▸ THE INPUT:
++++++++++++++++++++

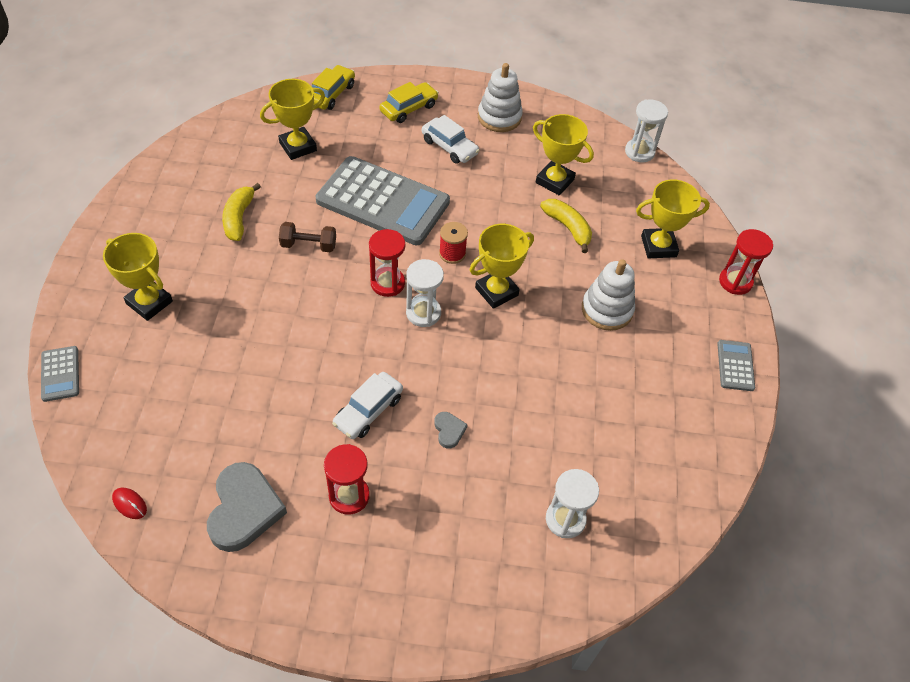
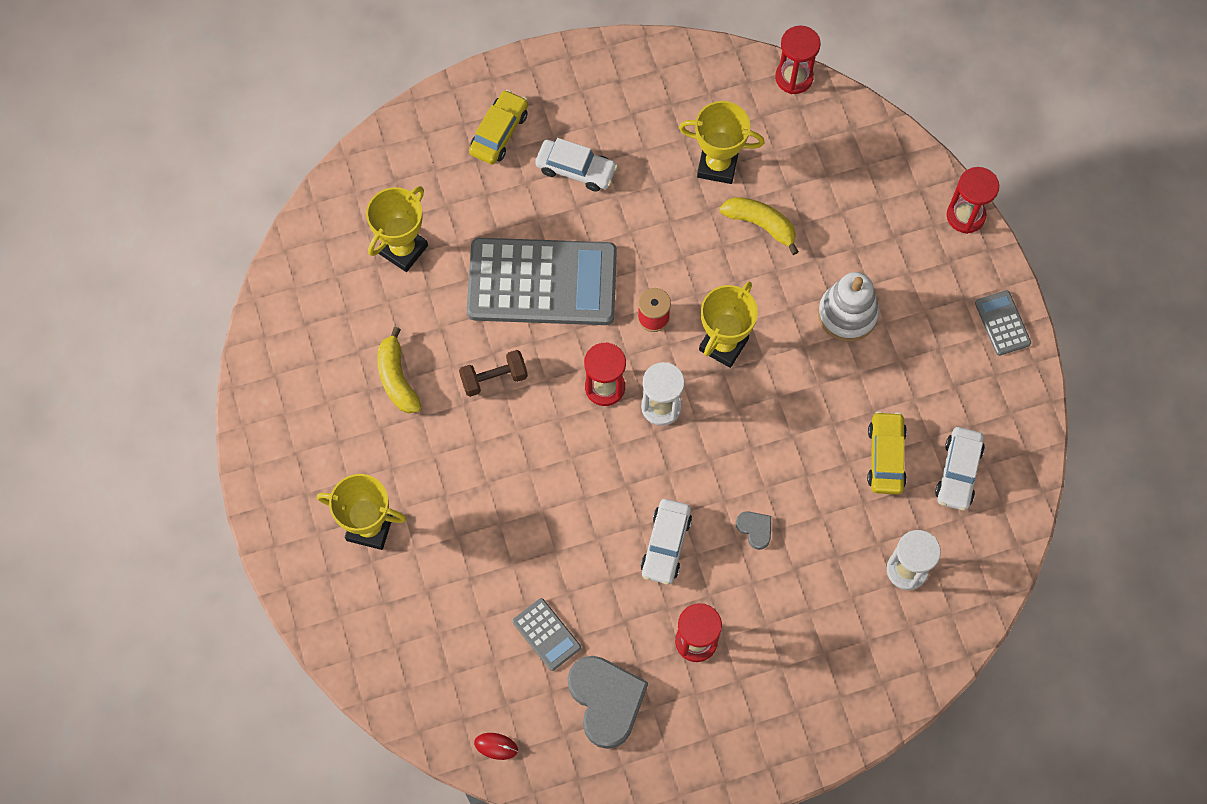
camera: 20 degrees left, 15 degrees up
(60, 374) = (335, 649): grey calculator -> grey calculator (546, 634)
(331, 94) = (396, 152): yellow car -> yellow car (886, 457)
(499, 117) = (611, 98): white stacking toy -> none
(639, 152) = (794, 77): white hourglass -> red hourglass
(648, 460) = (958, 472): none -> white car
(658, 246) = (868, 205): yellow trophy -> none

++++++++++++++++++++

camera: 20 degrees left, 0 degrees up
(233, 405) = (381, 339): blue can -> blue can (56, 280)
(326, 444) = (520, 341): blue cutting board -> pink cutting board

++++++++++++++++++++

▸ WHAT TO WORK ON:
Would you output, from the records above, exactly the run of lines that starts at the line containing "(499, 117) = (611, 98): white" and ends at the line containing "(658, 246) = (868, 205): yellow", and only that run?

▸ RESPONSE TO THIS TASK:
(499, 117) = (611, 98): white stacking toy -> none
(639, 152) = (794, 77): white hourglass -> red hourglass
(648, 460) = (958, 472): none -> white car
(658, 246) = (868, 205): yellow trophy -> none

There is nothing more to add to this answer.